» **Activity**: Lines in the material below that include "round" need to be tallied; give the total alone.

» **Provided data**:

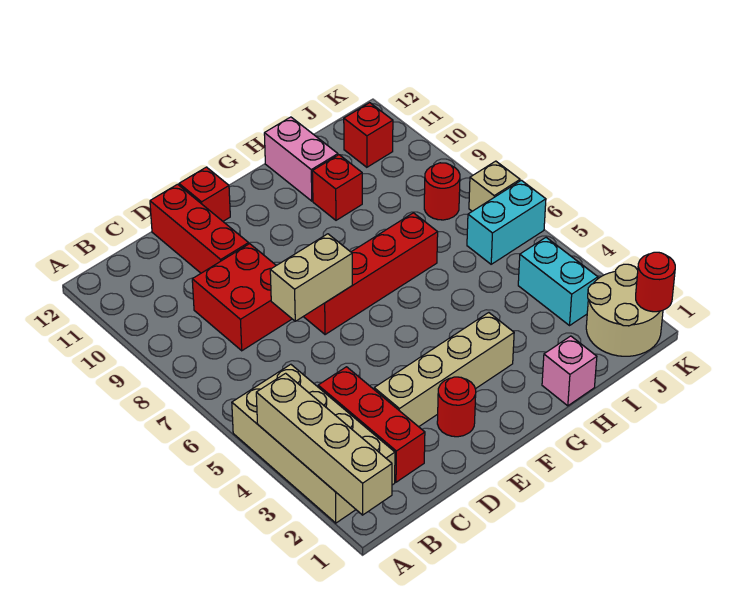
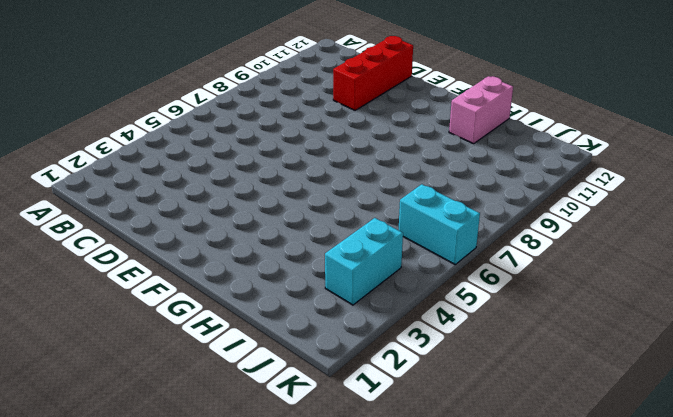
none -> tan brick A2:B5 level 1
none -> red brick C2:C4 level 1
none -> red brick C8:D9 level 1

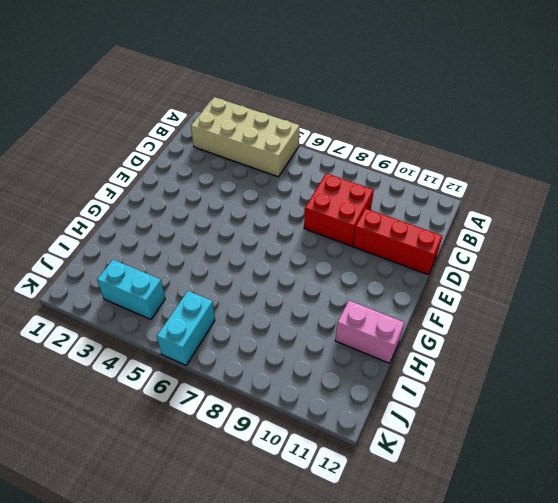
none -> red brick C2:C4 level 1
none -> tan brick D3:G3 level 1
none -> red round brick E2 level 1

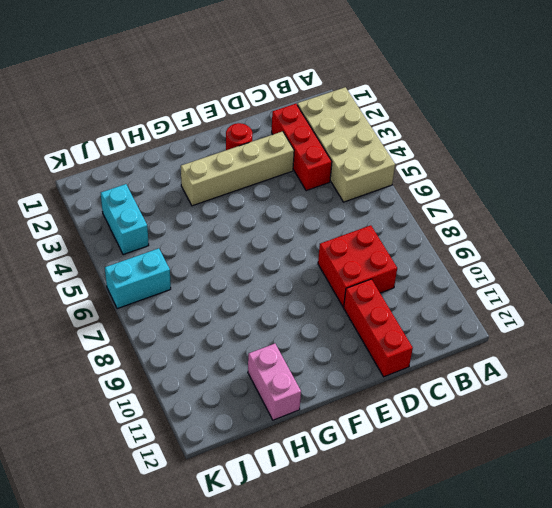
none -> red brick E7:H7 level 1
none -> red brick E12 level 1
none -> pink brick H1 level 1

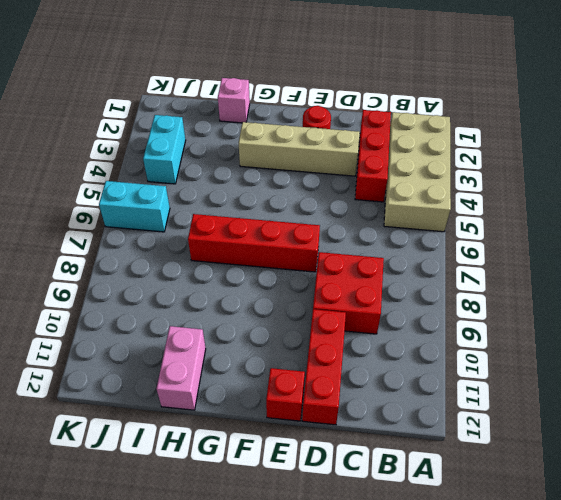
none -> red brick H10 level 1
none -> tan round brick J1:K2 level 1
none -> red round brick J8 level 1

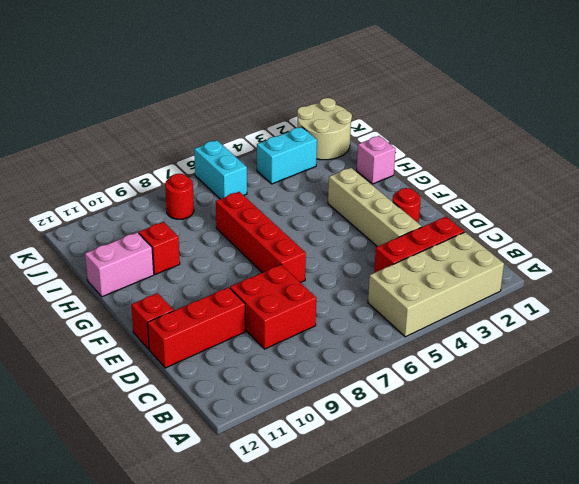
none -> red brick J11 level 1
none -> tan brick K7 level 1
none -> tan brick A1:A4 level 2

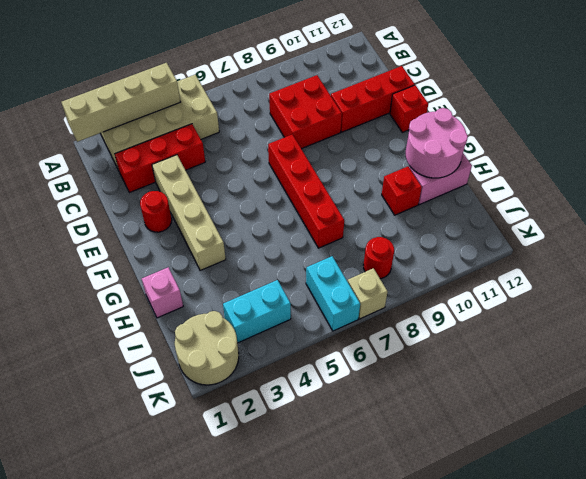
pink round brick G11:H12 level 2 -> none
none -> red brick J11 level 1
none -> tan brick D7:E7 level 2
none -> red round brick K1 level 2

» **Exercise output**: 5